# Try it:
In the records below, begin at the line containing "lime brick B7:B10" and end at the line containing "lime brick E10"; quote every line in that span exactly, including both boundary lines, and no others.

# Data provided:
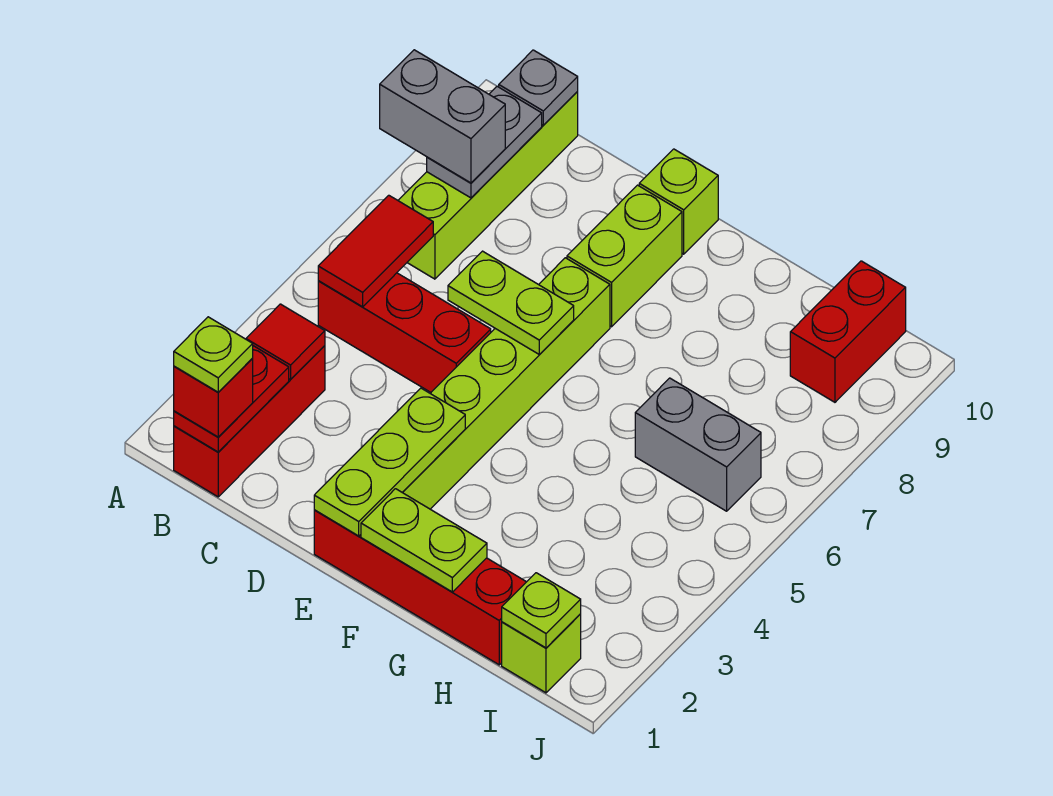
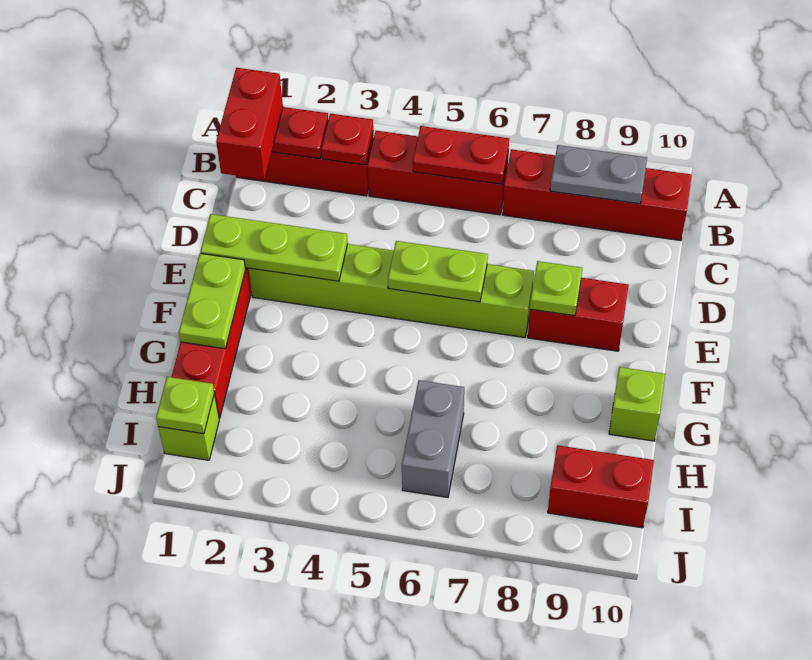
grey brick A8:B8 level 3 -> none
red brick B1 level 3 -> red brick B1:C1 level 3
lime plate B1 level 4 -> lime plate E8 level 2
red tile B3 level 2 -> red plate B3 level 2
red brick B5:D5 level 1 -> red brick B4:B6 level 1
red tile B5:B6 level 2 -> red plate B5:B6 level 2
lime brick B7:B10 level 1 -> red brick B7:B10 level 1
grey plate B10 level 2 -> none
lime plate D6:E6 level 2 -> lime plate E5:E6 level 2
lime brick E8:E9 level 1 -> red brick E8:E9 level 1
lime brick E10 level 1 -> lime brick G10 level 1

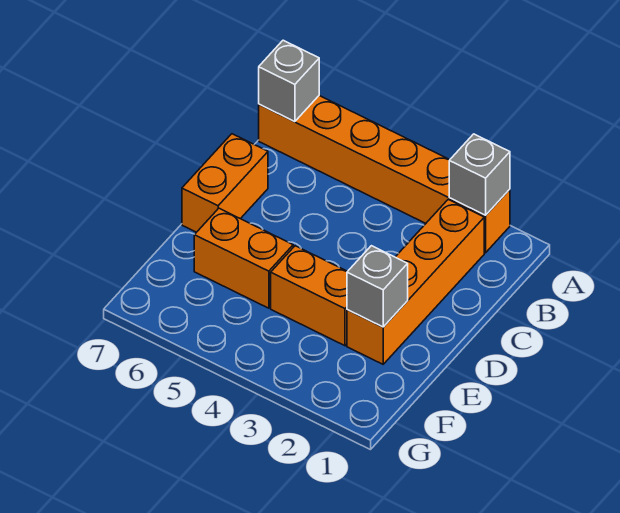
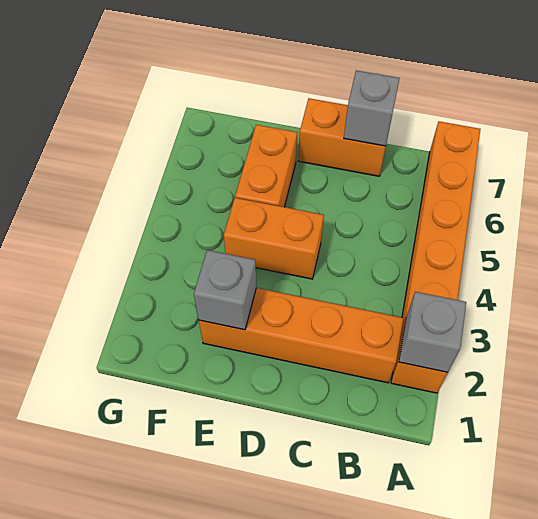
grey brick A7 level 2 -> grey brick C7 level 2
orange brick E3:E4 level 1 -> orange brick D4:E4 level 1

# Result of the task:
lime brick B7:B10 level 1 -> red brick B7:B10 level 1
grey plate B10 level 2 -> none
lime plate D6:E6 level 2 -> lime plate E5:E6 level 2
lime brick E8:E9 level 1 -> red brick E8:E9 level 1
lime brick E10 level 1 -> lime brick G10 level 1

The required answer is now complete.